Give back exactly the lines from the "82,228,168,300 to 683,127,773,195" line to the final line of the records, and only those, minus any pictures.
** Opening Source material block **
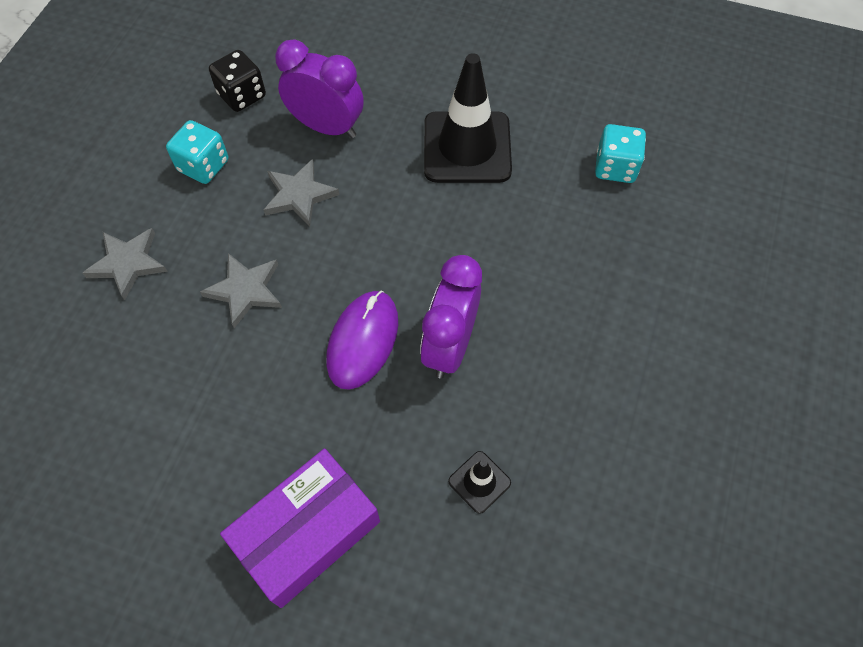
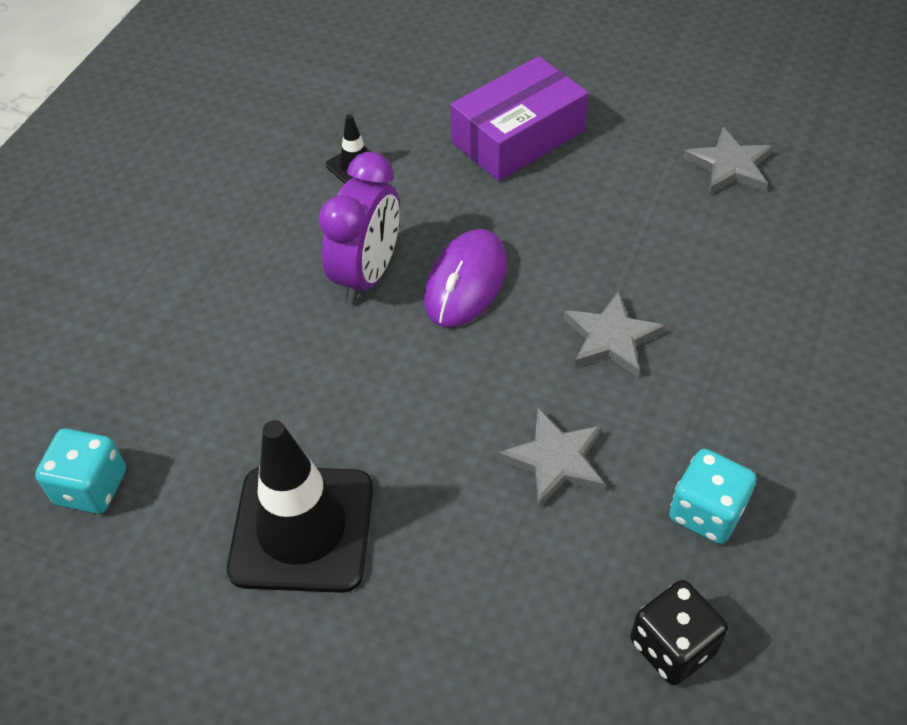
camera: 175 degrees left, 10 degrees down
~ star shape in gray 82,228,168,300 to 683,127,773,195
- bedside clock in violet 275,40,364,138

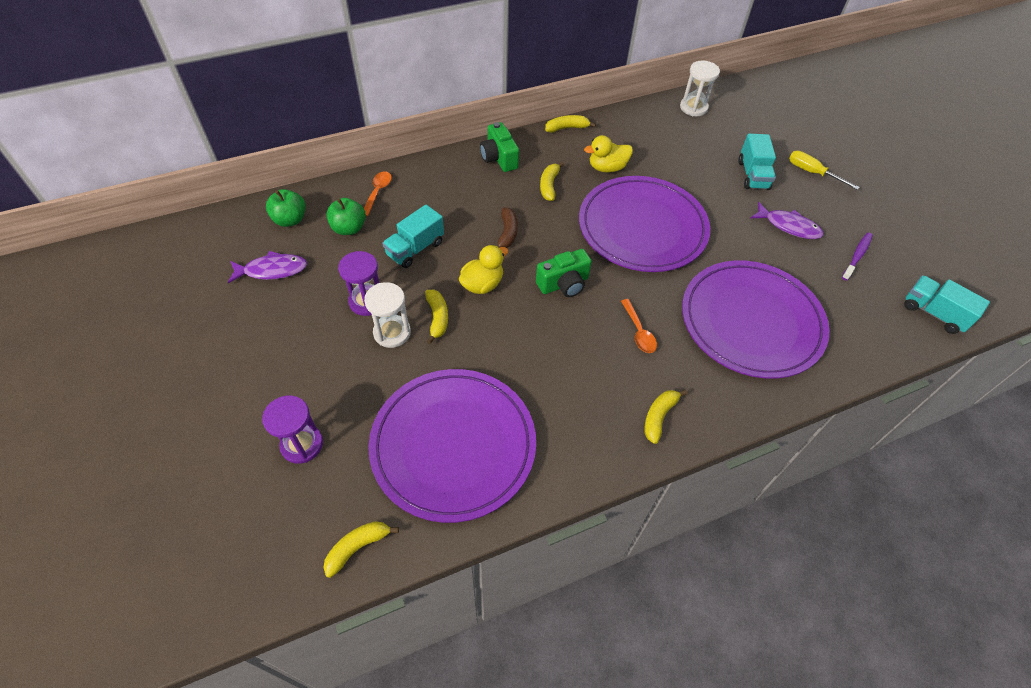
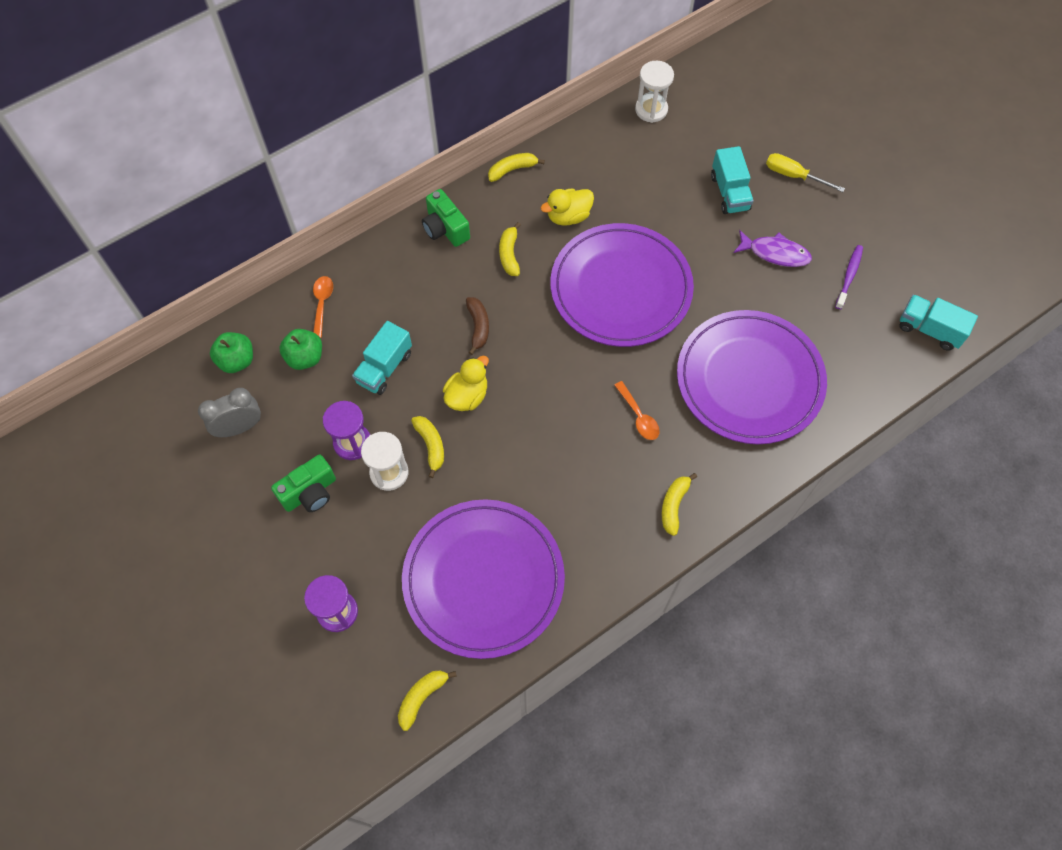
camera: 10 degrees left, 10 degrees up
~ fish figure in violet 228,251,307,283 to bedside clock in gray 198,388,261,437
~ camera in emerald 536,249,592,297 to 271,454,336,512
** Closing Source material block **
■ Solved problem
~ star shape in gray 82,228,168,300 to 683,127,773,195
- bedside clock in violet 275,40,364,138

camera: 10 degrees left, 10 degrees up
~ fish figure in violet 228,251,307,283 to bedside clock in gray 198,388,261,437
~ camera in emerald 536,249,592,297 to 271,454,336,512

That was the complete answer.